─── Source data
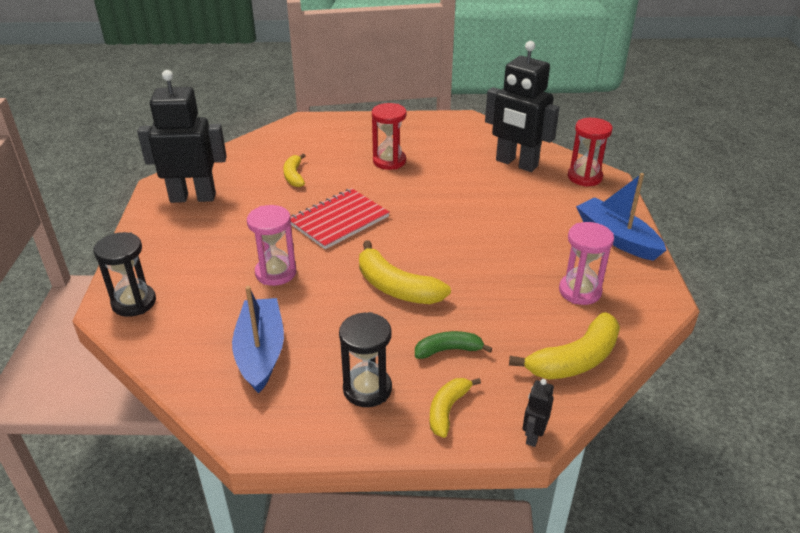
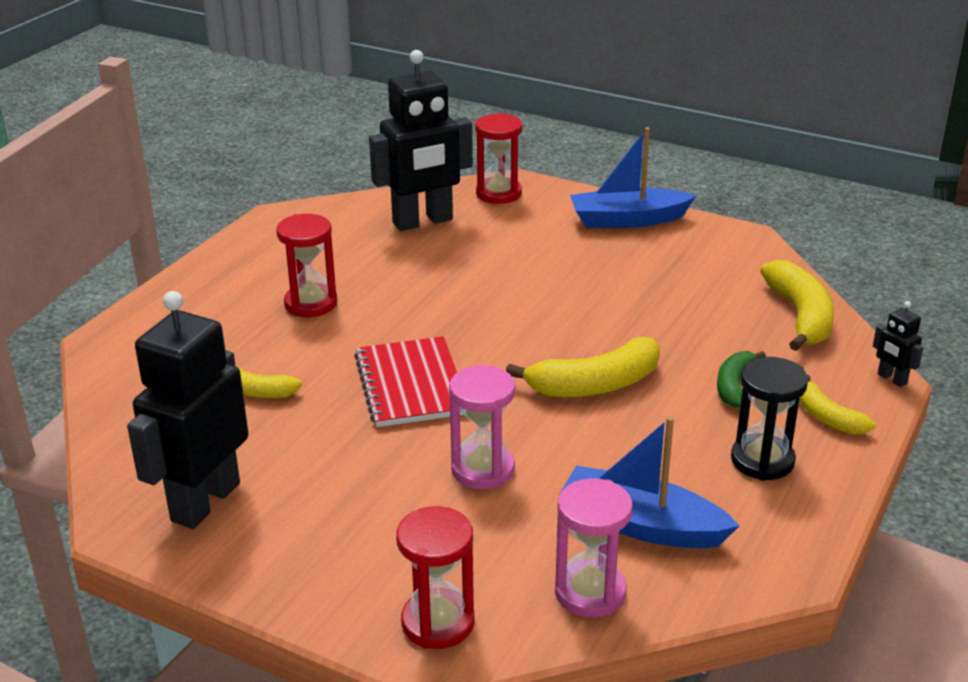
camera: 60 degrees left, 5 degrees down
(134, 302) = (438, 622): black hourglass -> red hourglass
(580, 291) = (698, 274): pink hourglass -> pink hourglass (590, 592)

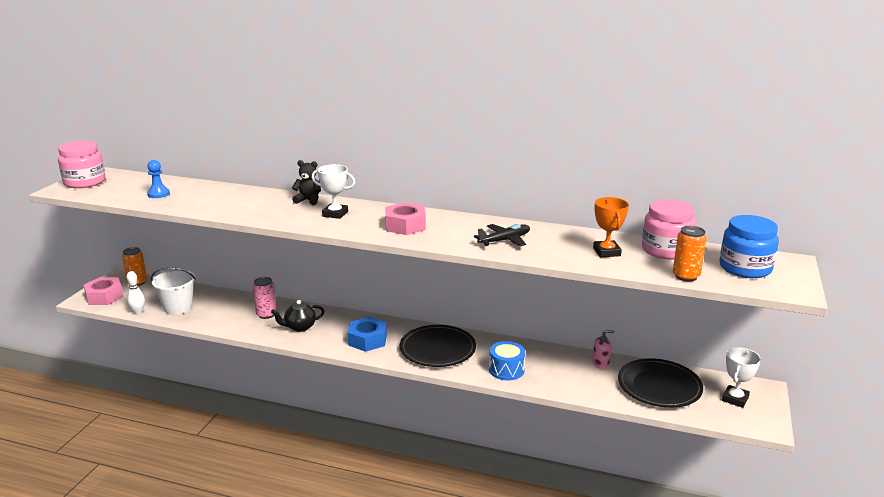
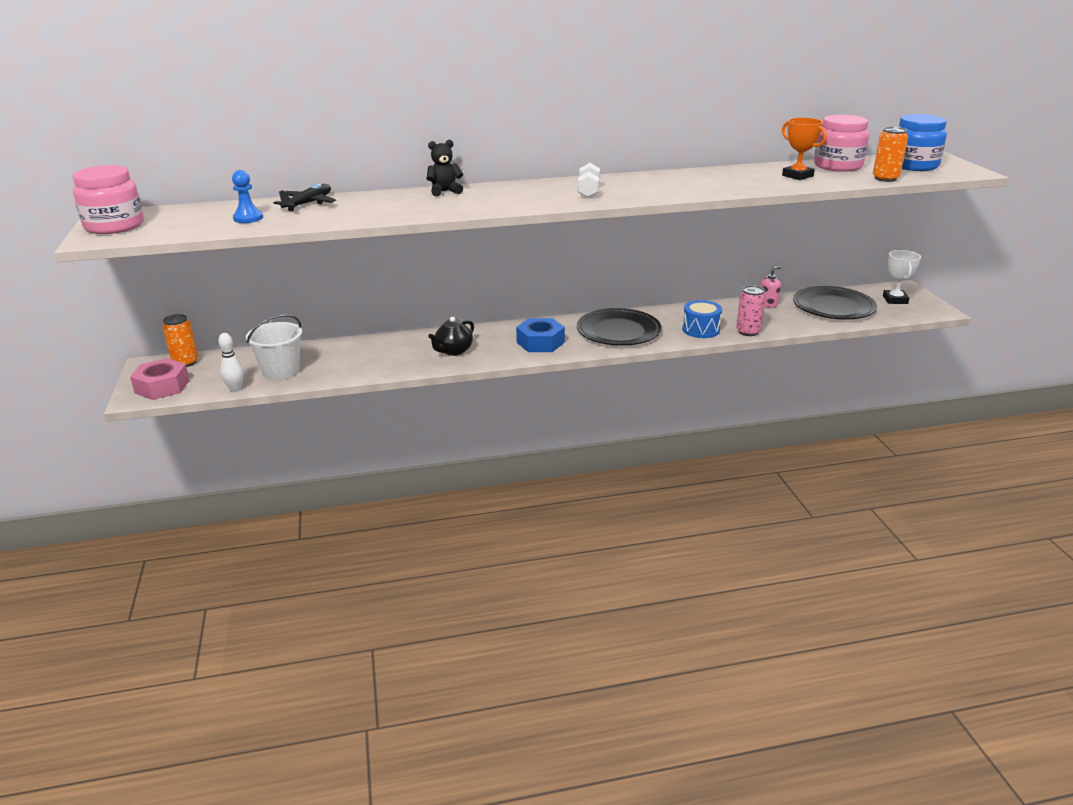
camera: 30 degrees left, 5 degrees up
(266, 314) = (399, 350): pink can -> pink can (748, 332)
(335, 214) = (498, 196): white trophy -> none
(405, 225) = (588, 191): pink nut -> white dumbbell
(504, 240) = (700, 184): black plane -> black plane (308, 204)

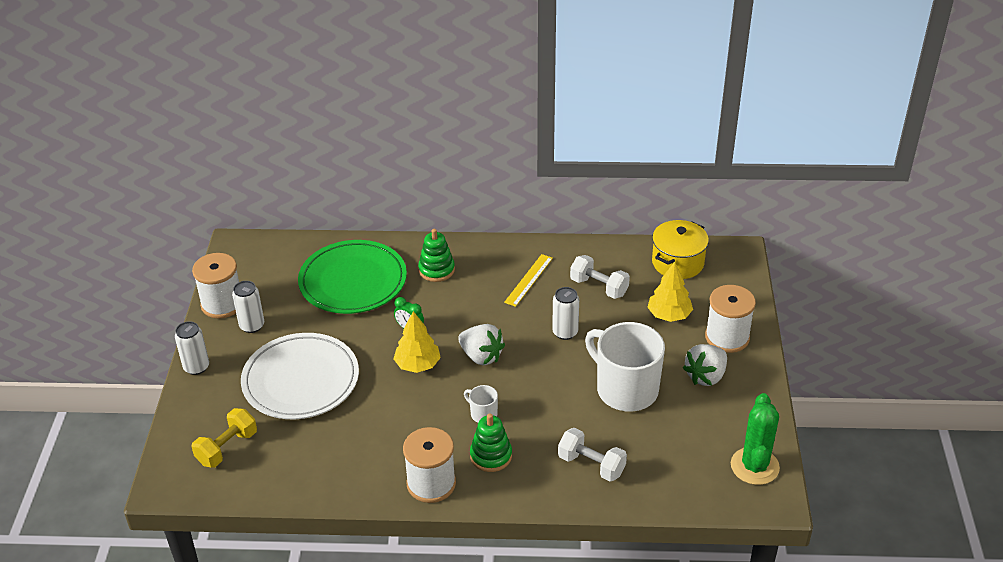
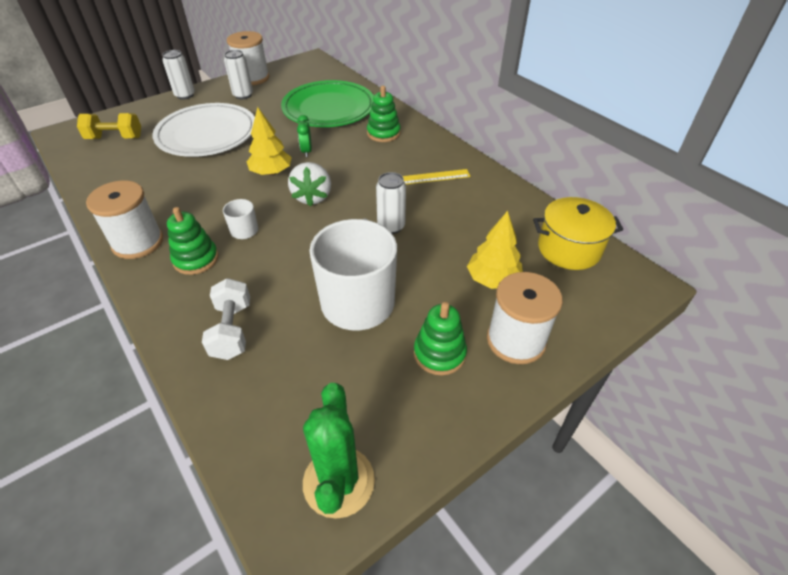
camera: 50 degrees right, 5 degrees up
(599, 287) = (471, 217): white dumbbell -> none
(705, 376) = (439, 353): white strawberry -> green stacking toy
(754, 466) = (338, 481): green cactus -> green cactus turned 60 degrees counterclockwise

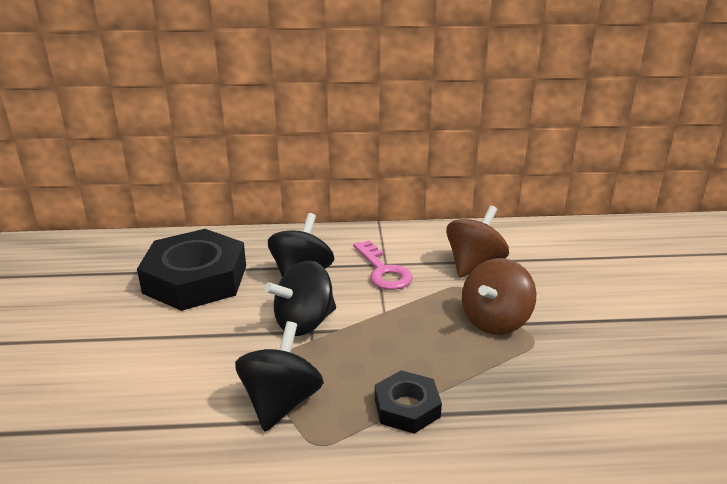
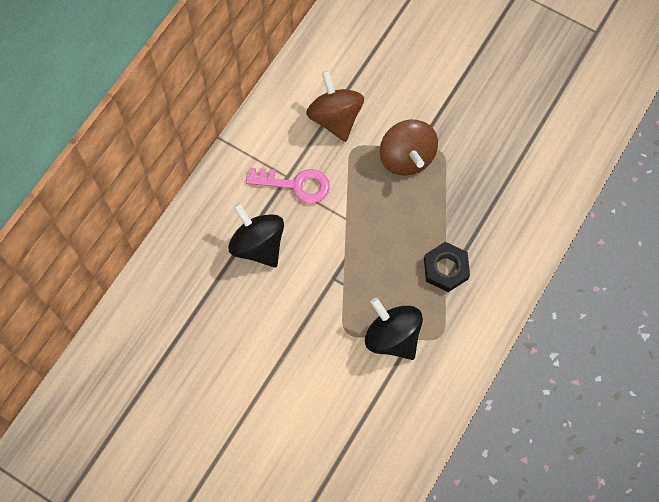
camera: 55 degrees left, 40 degrees up
(195, 279) = (205, 324): black nut -> none
(304, 323) = (321, 278): black spinning top -> none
──────
Assigned task
Collect from the data above every line that includes "dumbbell".

Solution below
(405, 225) = (588, 191): pink nut -> white dumbbell
(599, 287) = (471, 217): white dumbbell -> none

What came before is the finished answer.